Data listing section start
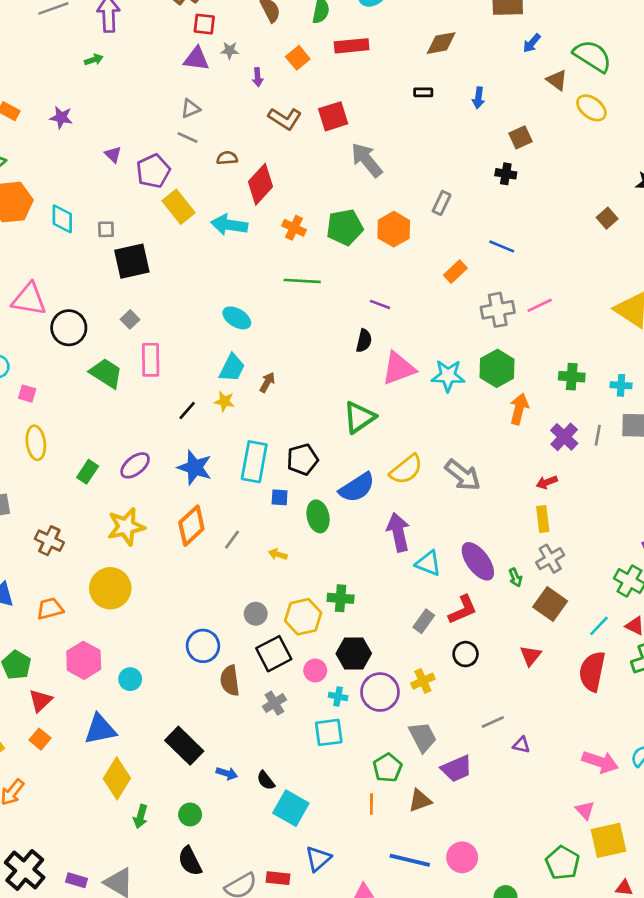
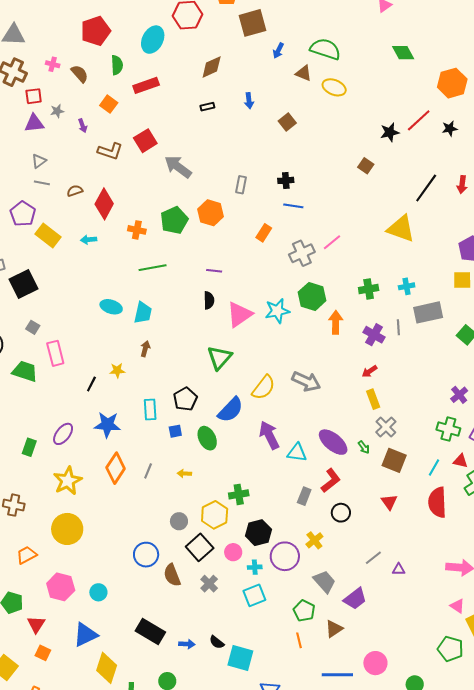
black cross: (506, 174) -> (286, 180), moved
cyan arrow: (229, 225) -> (89, 240), size x0.6
cyan trapezoid: (232, 368) -> (143, 313), moved
cyan rectangle: (254, 462) -> (150, 409), size x0.7

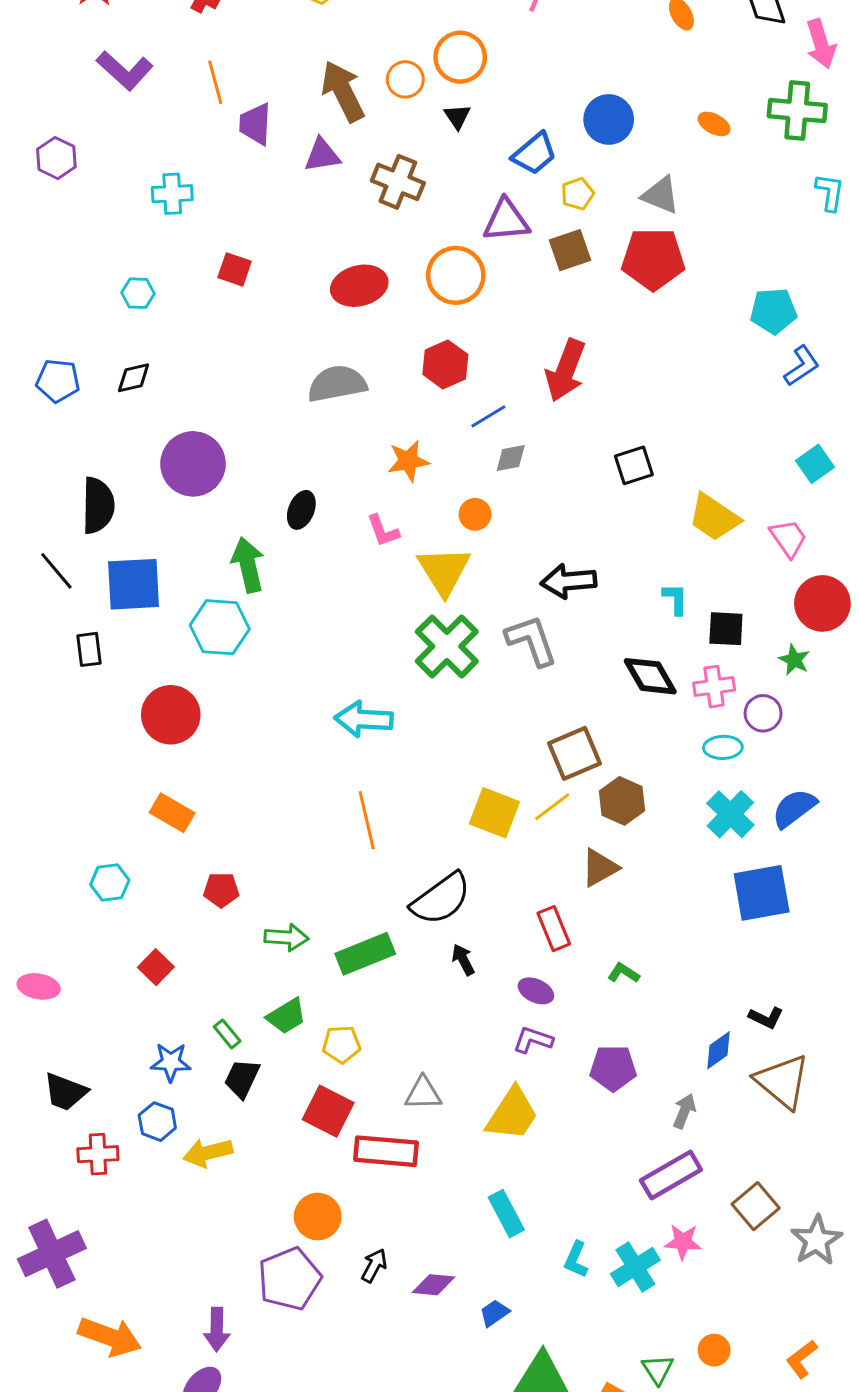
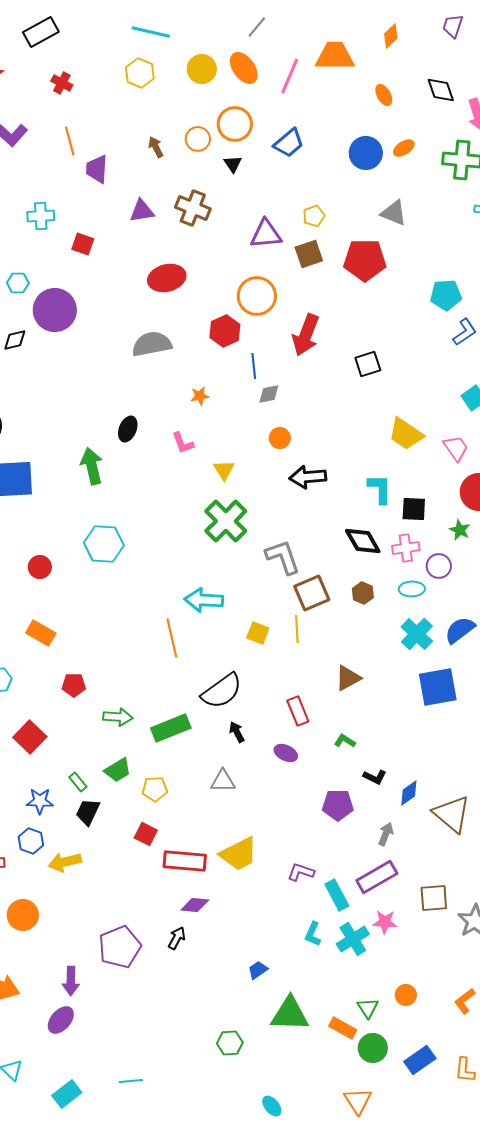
brown arrow: (343, 91) -> (156, 147), size x0.5
blue circle: (609, 119) -> (366, 153), moved
orange ellipse: (714, 124) -> (404, 148), moved, turned -60
blue trapezoid: (534, 154) -> (289, 143), moved
purple triangle: (322, 155) -> (142, 211), moved
gray triangle: (661, 195) -> (394, 213), moved
red square: (235, 269) -> (83, 244), moved
orange circle: (456, 275) -> (257, 296), moved
blue line: (488, 416) -> (254, 366), turned -65
orange star: (408, 461) -> (200, 396), size x0.7
purple circle: (193, 464) -> (55, 310), moved
black square: (634, 465) -> (368, 364), moved
orange circle: (475, 514) -> (280, 438), moved
yellow triangle: (444, 571) -> (224, 470), size x0.6
cyan L-shape: (675, 599) -> (380, 489), size x1.4
cyan hexagon: (220, 627) -> (104, 544), moved
gray L-shape: (531, 641) -> (283, 557), moved
red circle: (171, 715) -> (40, 567), size x0.6
cyan arrow: (364, 719) -> (204, 600), moved
brown hexagon: (622, 801) -> (363, 593), moved, size x0.7
yellow line: (552, 807) -> (297, 629), turned -56
yellow square: (494, 813) -> (258, 633), size x0.7
brown triangle: (600, 868) -> (348, 678), moved
red square: (156, 967) -> (30, 737), size x1.4
black L-shape: (766, 1018) -> (375, 777), moved
purple L-shape: (533, 1040) -> (301, 872), moved
gray triangle: (423, 1093) -> (223, 781), moved
red square: (328, 1111) -> (146, 834), size x0.7
yellow trapezoid: (512, 1114) -> (239, 854), moved, turned 30
brown square: (756, 1206) -> (434, 898), turned 36
cyan rectangle: (506, 1214) -> (337, 895), moved
orange circle: (318, 1217) -> (23, 915), moved
purple diamond: (433, 1285) -> (195, 905), moved

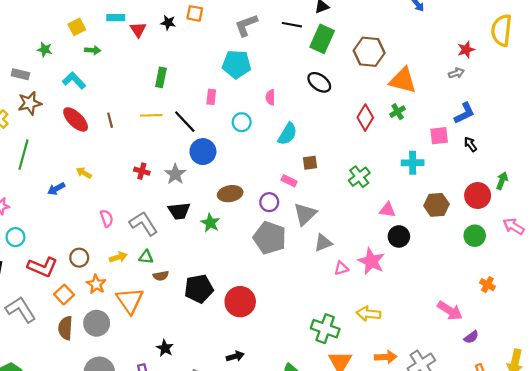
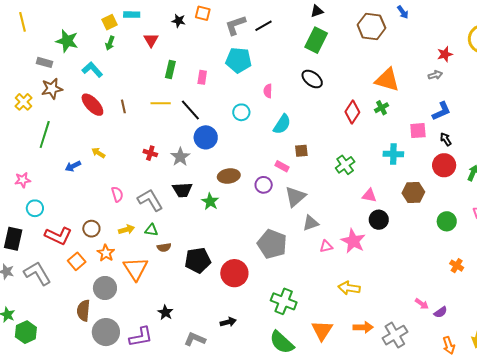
gray L-shape: (246, 25) -> (235, 25), moved
black line: (292, 25) -> (263, 26), moved, turned -42
yellow square: (77, 27) -> (109, 22), moved
red triangle: (138, 30) -> (151, 40), moved
green star: (45, 50) -> (67, 41), size x1.6
green arrow: (93, 50) -> (110, 43), turned 104
brown hexagon: (369, 52) -> (371, 26), moved
pink rectangle: (211, 97) -> (202, 77), moved
red circle: (478, 196) -> (444, 165), moved
gray pentagon: (270, 238) -> (272, 244), moved
pink arrow: (450, 311) -> (422, 304), moved, size x0.6
brown semicircle: (65, 328) -> (83, 310), moved
green cross: (325, 329) -> (284, 301), moved

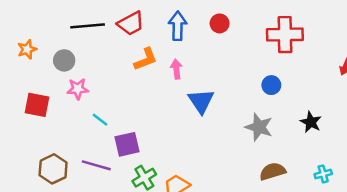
Data listing section end
Exact duplication is required for the lines above, from the line that contains "green star: (45, 50) -> (67, 41), size x1.6" to the line that contains "pink arrow: (450, 311)", inclusive; omit all others.

# [Exercise output]
green star: (45, 50) -> (67, 41), size x1.6
green arrow: (93, 50) -> (110, 43), turned 104
brown hexagon: (369, 52) -> (371, 26), moved
pink rectangle: (211, 97) -> (202, 77), moved
red circle: (478, 196) -> (444, 165), moved
gray pentagon: (270, 238) -> (272, 244), moved
pink arrow: (450, 311) -> (422, 304), moved, size x0.6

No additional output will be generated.